#### About this exercise
What you return should be every line below, word for word, and none of the images.

>>

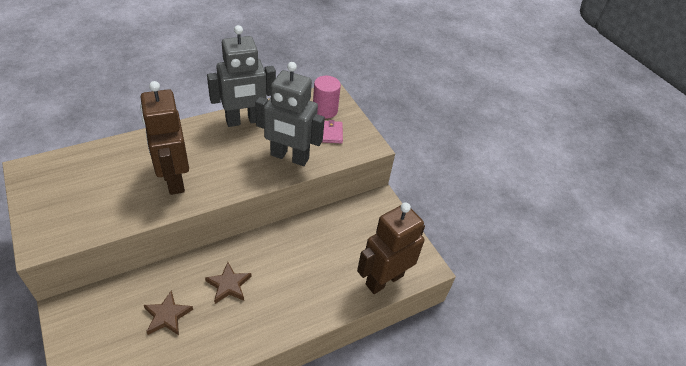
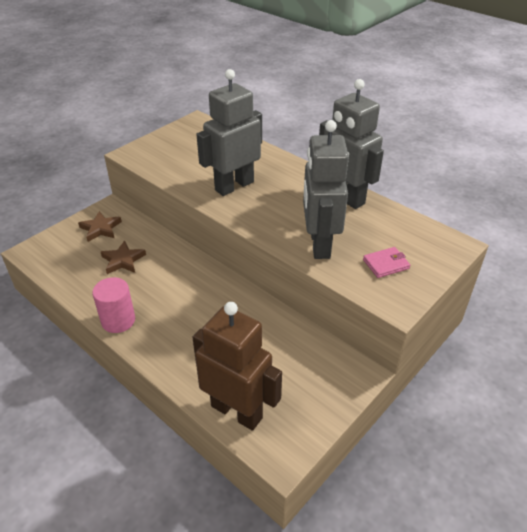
camera: 75 degrees right, 5 degrees down
(174, 179) = (234, 186): brown robot -> grey robot
(229, 285) = (170, 285): brown star -> brown star (100, 228)
(325, 110) = (420, 248): pink cylinder -> pink cylinder (118, 320)

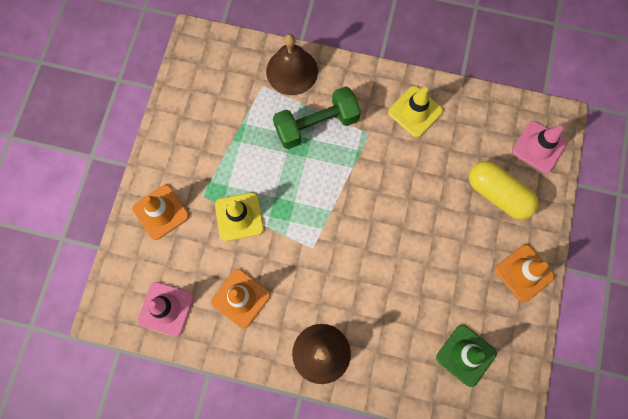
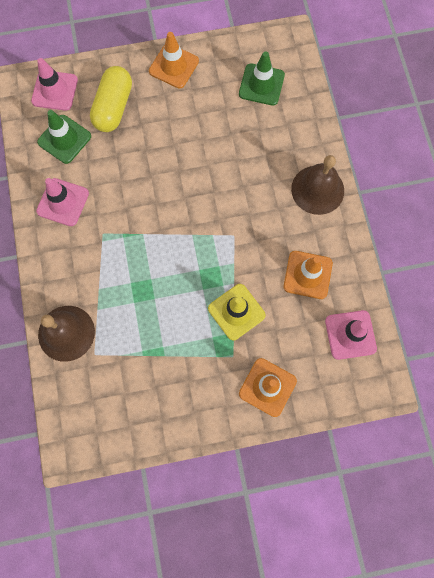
camera: 115 degrees left, 0 degrees up
(316, 125) = (114, 284): green dumbbell -> none
(415, 111) = (63, 202): yellow traffic cone -> pink traffic cone
(480, 136) = (64, 139): none -> green traffic cone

<<

#### Finished task
camera: 75 degrees right, 5 degrees down
(174, 179) = (234, 186): brown robot -> grey robot
(229, 285) = (170, 285): brown star -> brown star (100, 228)
(325, 110) = (420, 248): pink cylinder -> pink cylinder (118, 320)

camera: 115 degrees left, 0 degrees up
(316, 125) = (114, 284): green dumbbell -> none
(415, 111) = (63, 202): yellow traffic cone -> pink traffic cone
(480, 136) = (64, 139): none -> green traffic cone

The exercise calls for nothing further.